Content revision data
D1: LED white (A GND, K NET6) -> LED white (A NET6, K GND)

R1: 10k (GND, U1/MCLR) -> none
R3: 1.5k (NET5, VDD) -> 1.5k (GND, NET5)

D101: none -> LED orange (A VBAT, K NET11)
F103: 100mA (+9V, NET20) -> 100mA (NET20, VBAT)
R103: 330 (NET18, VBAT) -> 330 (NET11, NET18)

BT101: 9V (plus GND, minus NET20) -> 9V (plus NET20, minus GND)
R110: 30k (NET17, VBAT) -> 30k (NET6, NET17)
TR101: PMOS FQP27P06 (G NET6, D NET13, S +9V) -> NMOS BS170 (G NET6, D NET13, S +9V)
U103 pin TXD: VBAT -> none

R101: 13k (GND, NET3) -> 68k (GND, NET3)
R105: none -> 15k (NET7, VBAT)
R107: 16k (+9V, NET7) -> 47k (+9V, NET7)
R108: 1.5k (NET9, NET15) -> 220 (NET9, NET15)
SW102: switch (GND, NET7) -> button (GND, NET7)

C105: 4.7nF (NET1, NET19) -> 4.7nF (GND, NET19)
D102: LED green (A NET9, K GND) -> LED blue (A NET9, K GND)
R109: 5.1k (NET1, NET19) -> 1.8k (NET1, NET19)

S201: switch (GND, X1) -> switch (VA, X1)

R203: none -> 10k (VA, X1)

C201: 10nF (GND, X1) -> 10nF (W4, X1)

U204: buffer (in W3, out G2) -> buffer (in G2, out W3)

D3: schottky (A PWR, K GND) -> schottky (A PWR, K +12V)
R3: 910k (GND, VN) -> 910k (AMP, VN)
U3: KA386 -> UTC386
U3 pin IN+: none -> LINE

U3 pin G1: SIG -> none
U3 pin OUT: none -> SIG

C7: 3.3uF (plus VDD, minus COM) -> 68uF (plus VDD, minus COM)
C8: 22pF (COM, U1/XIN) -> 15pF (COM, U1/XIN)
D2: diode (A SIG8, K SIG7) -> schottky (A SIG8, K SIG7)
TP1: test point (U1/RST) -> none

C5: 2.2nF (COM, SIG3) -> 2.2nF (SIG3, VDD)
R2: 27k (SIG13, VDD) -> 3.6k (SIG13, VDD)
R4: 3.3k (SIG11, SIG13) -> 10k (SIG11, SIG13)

▸ **EXERCISE INSTRUCTIONS**
Return a copy of each line in the records above that has "none" in it.

▸ **RESPONSE**
R1: 10k (GND, U1/MCLR) -> none
D101: none -> LED orange (A VBAT, K NET11)
U103 pin TXD: VBAT -> none
R105: none -> 15k (NET7, VBAT)
R203: none -> 10k (VA, X1)
U3 pin IN+: none -> LINE
U3 pin G1: SIG -> none
U3 pin OUT: none -> SIG
TP1: test point (U1/RST) -> none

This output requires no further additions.